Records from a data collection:
_____
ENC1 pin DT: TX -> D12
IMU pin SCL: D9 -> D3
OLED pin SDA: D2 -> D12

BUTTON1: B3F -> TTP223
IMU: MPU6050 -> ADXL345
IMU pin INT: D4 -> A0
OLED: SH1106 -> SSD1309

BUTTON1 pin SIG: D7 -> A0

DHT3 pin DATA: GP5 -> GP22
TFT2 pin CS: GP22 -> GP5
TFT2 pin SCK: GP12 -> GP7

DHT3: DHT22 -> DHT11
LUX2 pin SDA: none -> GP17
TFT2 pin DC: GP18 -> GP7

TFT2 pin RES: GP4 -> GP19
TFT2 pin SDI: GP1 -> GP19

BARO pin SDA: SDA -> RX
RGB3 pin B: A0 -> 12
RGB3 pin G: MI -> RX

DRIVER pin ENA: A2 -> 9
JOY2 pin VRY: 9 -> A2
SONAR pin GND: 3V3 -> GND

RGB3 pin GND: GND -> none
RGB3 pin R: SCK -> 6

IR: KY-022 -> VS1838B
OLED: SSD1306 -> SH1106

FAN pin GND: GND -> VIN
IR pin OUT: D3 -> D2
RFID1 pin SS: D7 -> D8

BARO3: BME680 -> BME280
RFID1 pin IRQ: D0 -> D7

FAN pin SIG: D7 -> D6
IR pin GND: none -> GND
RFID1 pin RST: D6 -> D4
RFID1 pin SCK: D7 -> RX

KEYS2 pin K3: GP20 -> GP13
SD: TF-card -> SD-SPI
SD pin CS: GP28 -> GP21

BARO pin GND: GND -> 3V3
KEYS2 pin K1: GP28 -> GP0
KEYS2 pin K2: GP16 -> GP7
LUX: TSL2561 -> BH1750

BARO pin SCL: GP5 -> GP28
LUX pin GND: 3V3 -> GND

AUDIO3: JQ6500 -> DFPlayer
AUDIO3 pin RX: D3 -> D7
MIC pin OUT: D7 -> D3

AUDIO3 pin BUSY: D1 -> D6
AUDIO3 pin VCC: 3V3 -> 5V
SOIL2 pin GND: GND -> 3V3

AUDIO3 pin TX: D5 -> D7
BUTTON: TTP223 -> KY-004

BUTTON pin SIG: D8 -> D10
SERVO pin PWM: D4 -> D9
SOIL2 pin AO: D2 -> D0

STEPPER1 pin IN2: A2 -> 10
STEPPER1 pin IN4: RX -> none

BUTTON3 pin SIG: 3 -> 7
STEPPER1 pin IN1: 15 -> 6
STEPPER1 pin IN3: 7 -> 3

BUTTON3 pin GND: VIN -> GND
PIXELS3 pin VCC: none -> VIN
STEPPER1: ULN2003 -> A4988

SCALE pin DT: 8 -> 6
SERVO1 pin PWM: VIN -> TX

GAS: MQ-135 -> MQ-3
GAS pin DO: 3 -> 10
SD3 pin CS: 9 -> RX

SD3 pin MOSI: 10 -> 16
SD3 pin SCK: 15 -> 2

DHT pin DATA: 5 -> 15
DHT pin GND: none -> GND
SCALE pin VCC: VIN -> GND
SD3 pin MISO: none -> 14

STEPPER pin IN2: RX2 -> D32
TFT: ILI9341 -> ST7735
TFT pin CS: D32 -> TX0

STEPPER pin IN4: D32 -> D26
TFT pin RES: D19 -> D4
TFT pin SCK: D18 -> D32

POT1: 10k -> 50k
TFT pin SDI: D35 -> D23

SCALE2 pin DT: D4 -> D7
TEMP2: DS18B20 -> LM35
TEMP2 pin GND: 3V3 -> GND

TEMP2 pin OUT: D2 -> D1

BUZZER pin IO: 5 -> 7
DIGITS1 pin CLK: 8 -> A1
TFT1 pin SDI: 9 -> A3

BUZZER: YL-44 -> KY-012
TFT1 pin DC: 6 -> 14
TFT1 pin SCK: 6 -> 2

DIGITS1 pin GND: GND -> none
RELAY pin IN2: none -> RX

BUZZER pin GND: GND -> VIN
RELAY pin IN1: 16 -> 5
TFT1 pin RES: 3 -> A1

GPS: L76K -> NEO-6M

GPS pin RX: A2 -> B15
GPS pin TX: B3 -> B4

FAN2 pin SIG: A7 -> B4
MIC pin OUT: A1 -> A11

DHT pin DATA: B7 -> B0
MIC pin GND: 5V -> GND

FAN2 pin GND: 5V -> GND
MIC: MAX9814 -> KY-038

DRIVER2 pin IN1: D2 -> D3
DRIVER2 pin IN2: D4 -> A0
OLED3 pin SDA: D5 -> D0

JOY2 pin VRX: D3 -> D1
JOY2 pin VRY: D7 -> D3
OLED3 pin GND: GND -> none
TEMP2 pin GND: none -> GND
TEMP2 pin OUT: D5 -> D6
_____
EXERCISE INSTRUCTIONS — Exactly as they stand, repeat all the records.

THE COMPLETED TASK —
ENC1 pin DT: TX -> D12
IMU pin SCL: D9 -> D3
OLED pin SDA: D2 -> D12

BUTTON1: B3F -> TTP223
IMU: MPU6050 -> ADXL345
IMU pin INT: D4 -> A0
OLED: SH1106 -> SSD1309

BUTTON1 pin SIG: D7 -> A0

DHT3 pin DATA: GP5 -> GP22
TFT2 pin CS: GP22 -> GP5
TFT2 pin SCK: GP12 -> GP7

DHT3: DHT22 -> DHT11
LUX2 pin SDA: none -> GP17
TFT2 pin DC: GP18 -> GP7

TFT2 pin RES: GP4 -> GP19
TFT2 pin SDI: GP1 -> GP19

BARO pin SDA: SDA -> RX
RGB3 pin B: A0 -> 12
RGB3 pin G: MI -> RX

DRIVER pin ENA: A2 -> 9
JOY2 pin VRY: 9 -> A2
SONAR pin GND: 3V3 -> GND

RGB3 pin GND: GND -> none
RGB3 pin R: SCK -> 6

IR: KY-022 -> VS1838B
OLED: SSD1306 -> SH1106

FAN pin GND: GND -> VIN
IR pin OUT: D3 -> D2
RFID1 pin SS: D7 -> D8

BARO3: BME680 -> BME280
RFID1 pin IRQ: D0 -> D7

FAN pin SIG: D7 -> D6
IR pin GND: none -> GND
RFID1 pin RST: D6 -> D4
RFID1 pin SCK: D7 -> RX

KEYS2 pin K3: GP20 -> GP13
SD: TF-card -> SD-SPI
SD pin CS: GP28 -> GP21

BARO pin GND: GND -> 3V3
KEYS2 pin K1: GP28 -> GP0
KEYS2 pin K2: GP16 -> GP7
LUX: TSL2561 -> BH1750

BARO pin SCL: GP5 -> GP28
LUX pin GND: 3V3 -> GND

AUDIO3: JQ6500 -> DFPlayer
AUDIO3 pin RX: D3 -> D7
MIC pin OUT: D7 -> D3

AUDIO3 pin BUSY: D1 -> D6
AUDIO3 pin VCC: 3V3 -> 5V
SOIL2 pin GND: GND -> 3V3

AUDIO3 pin TX: D5 -> D7
BUTTON: TTP223 -> KY-004

BUTTON pin SIG: D8 -> D10
SERVO pin PWM: D4 -> D9
SOIL2 pin AO: D2 -> D0

STEPPER1 pin IN2: A2 -> 10
STEPPER1 pin IN4: RX -> none

BUTTON3 pin SIG: 3 -> 7
STEPPER1 pin IN1: 15 -> 6
STEPPER1 pin IN3: 7 -> 3

BUTTON3 pin GND: VIN -> GND
PIXELS3 pin VCC: none -> VIN
STEPPER1: ULN2003 -> A4988

SCALE pin DT: 8 -> 6
SERVO1 pin PWM: VIN -> TX

GAS: MQ-135 -> MQ-3
GAS pin DO: 3 -> 10
SD3 pin CS: 9 -> RX

SD3 pin MOSI: 10 -> 16
SD3 pin SCK: 15 -> 2

DHT pin DATA: 5 -> 15
DHT pin GND: none -> GND
SCALE pin VCC: VIN -> GND
SD3 pin MISO: none -> 14

STEPPER pin IN2: RX2 -> D32
TFT: ILI9341 -> ST7735
TFT pin CS: D32 -> TX0

STEPPER pin IN4: D32 -> D26
TFT pin RES: D19 -> D4
TFT pin SCK: D18 -> D32

POT1: 10k -> 50k
TFT pin SDI: D35 -> D23

SCALE2 pin DT: D4 -> D7
TEMP2: DS18B20 -> LM35
TEMP2 pin GND: 3V3 -> GND

TEMP2 pin OUT: D2 -> D1

BUZZER pin IO: 5 -> 7
DIGITS1 pin CLK: 8 -> A1
TFT1 pin SDI: 9 -> A3

BUZZER: YL-44 -> KY-012
TFT1 pin DC: 6 -> 14
TFT1 pin SCK: 6 -> 2

DIGITS1 pin GND: GND -> none
RELAY pin IN2: none -> RX

BUZZER pin GND: GND -> VIN
RELAY pin IN1: 16 -> 5
TFT1 pin RES: 3 -> A1

GPS: L76K -> NEO-6M

GPS pin RX: A2 -> B15
GPS pin TX: B3 -> B4

FAN2 pin SIG: A7 -> B4
MIC pin OUT: A1 -> A11

DHT pin DATA: B7 -> B0
MIC pin GND: 5V -> GND

FAN2 pin GND: 5V -> GND
MIC: MAX9814 -> KY-038

DRIVER2 pin IN1: D2 -> D3
DRIVER2 pin IN2: D4 -> A0
OLED3 pin SDA: D5 -> D0

JOY2 pin VRX: D3 -> D1
JOY2 pin VRY: D7 -> D3
OLED3 pin GND: GND -> none
TEMP2 pin GND: none -> GND
TEMP2 pin OUT: D5 -> D6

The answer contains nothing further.